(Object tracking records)
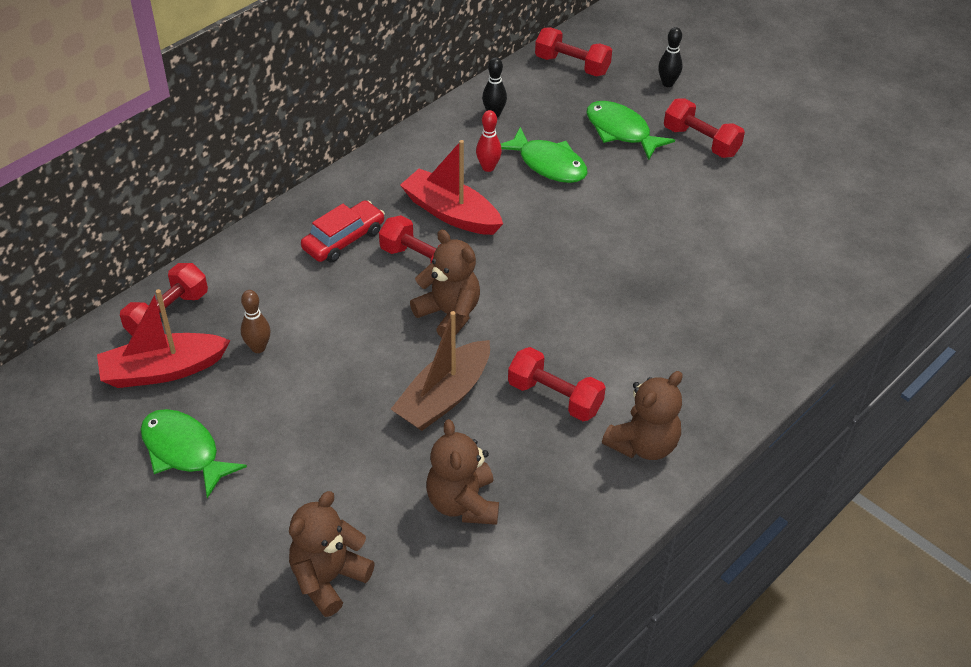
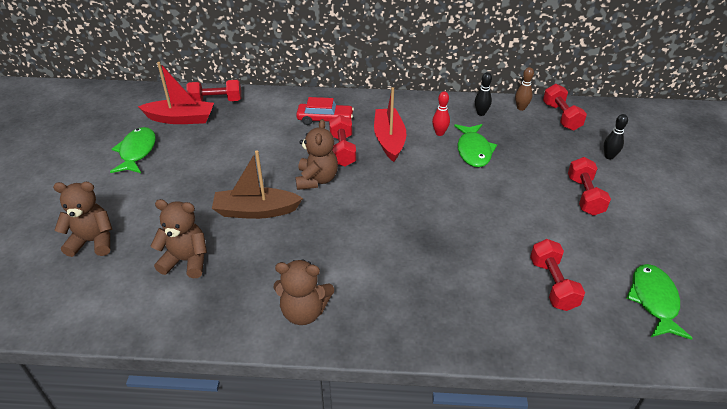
camera: 50 degrees right, 5 degrees down
red boat [97,289,231,388] -> red boat turned 150 degrees clockwise [138,62,214,124]
brown bowling pin [241,290,270,353] -> brown bowling pin moved to [515,67,534,111]
brown teddy bear [426,419,499,525] -> brown teddy bear turned 60 degrees clockwise [151,199,207,278]
red dumbbell [508,347,606,421] -> red dumbbell moved to [530,239,585,311]
green fish [586,101,675,160] -> green fish moved to [626,264,693,340]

Problem details :: Each line from the one containing "red dumbbell [508,347,606,421]" to the close of the records must appear in the output exactly, and no other line.

The completed task ::
red dumbbell [508,347,606,421] -> red dumbbell moved to [530,239,585,311]
green fish [586,101,675,160] -> green fish moved to [626,264,693,340]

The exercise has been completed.